* **Exercise description**: Exactly how many lines of the data below include the string "heart"? State the number and nothing more.

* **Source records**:
--- START ---

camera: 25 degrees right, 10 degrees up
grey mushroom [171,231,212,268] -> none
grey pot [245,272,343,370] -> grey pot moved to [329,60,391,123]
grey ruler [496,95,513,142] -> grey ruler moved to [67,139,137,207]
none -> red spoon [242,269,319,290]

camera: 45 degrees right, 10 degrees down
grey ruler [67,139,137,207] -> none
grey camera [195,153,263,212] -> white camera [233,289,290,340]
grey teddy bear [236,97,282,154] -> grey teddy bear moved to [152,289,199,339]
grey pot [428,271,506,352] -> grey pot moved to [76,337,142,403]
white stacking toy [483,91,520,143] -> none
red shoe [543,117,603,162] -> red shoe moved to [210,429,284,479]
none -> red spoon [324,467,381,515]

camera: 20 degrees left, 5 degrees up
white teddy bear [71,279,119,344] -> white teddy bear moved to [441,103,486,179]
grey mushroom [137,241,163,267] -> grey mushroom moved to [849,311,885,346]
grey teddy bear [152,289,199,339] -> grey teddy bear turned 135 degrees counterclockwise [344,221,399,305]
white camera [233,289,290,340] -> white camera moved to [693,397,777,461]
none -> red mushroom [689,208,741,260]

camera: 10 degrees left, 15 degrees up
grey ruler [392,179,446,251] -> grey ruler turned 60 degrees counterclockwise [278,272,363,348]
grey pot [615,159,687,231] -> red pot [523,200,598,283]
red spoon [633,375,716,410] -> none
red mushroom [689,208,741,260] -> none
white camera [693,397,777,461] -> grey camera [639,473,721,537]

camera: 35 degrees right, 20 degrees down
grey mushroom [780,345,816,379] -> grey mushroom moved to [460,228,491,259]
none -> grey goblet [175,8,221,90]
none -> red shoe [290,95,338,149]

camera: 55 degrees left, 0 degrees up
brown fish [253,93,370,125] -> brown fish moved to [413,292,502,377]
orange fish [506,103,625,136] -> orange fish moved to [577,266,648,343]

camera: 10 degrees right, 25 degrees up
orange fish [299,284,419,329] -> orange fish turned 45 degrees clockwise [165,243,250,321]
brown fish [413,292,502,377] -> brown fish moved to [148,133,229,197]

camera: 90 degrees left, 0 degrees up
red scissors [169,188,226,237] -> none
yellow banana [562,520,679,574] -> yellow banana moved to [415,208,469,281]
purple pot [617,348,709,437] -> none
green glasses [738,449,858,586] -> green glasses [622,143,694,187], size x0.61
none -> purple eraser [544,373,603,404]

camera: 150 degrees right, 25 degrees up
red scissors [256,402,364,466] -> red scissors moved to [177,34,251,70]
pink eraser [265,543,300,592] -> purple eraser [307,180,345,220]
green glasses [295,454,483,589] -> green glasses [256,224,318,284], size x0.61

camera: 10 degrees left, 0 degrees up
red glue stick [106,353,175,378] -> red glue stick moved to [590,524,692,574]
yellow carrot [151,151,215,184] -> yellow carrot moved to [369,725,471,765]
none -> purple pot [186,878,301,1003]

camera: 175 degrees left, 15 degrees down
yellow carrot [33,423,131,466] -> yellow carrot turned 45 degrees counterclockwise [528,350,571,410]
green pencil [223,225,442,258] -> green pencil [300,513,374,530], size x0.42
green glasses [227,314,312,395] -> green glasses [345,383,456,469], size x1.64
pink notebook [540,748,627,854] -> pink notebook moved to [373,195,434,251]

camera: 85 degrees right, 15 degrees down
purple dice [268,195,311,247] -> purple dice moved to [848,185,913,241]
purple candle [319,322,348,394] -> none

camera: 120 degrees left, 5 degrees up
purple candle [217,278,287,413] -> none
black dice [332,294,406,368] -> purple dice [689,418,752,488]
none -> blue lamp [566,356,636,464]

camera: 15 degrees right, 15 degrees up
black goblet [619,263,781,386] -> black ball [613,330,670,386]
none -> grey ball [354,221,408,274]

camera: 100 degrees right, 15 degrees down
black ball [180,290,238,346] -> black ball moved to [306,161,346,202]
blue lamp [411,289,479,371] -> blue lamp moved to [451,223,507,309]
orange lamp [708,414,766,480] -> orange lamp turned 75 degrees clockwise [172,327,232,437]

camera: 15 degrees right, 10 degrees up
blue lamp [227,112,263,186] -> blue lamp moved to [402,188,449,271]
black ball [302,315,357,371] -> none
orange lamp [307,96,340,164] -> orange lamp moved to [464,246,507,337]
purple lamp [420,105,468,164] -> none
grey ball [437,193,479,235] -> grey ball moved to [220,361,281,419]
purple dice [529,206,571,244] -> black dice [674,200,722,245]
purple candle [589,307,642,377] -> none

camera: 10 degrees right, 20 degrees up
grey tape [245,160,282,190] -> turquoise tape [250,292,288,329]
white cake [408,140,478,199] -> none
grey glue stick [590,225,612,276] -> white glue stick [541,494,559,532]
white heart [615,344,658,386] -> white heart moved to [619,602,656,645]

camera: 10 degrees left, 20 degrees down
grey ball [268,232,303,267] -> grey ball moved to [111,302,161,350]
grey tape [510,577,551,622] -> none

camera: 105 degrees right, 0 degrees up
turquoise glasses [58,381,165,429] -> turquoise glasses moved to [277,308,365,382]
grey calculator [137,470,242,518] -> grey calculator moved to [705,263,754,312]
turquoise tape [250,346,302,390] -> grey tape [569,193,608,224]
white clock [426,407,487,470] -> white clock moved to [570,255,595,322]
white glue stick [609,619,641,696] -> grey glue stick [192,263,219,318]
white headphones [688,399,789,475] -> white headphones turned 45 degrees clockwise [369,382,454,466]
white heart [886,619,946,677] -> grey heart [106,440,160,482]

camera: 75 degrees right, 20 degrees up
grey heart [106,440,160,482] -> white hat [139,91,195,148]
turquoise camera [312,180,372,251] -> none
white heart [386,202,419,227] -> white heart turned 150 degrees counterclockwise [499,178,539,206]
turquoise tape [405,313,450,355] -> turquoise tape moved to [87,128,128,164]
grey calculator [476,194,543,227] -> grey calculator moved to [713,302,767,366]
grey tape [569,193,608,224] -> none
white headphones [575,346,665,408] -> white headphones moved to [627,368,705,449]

--- END ---

* **Response area**: 4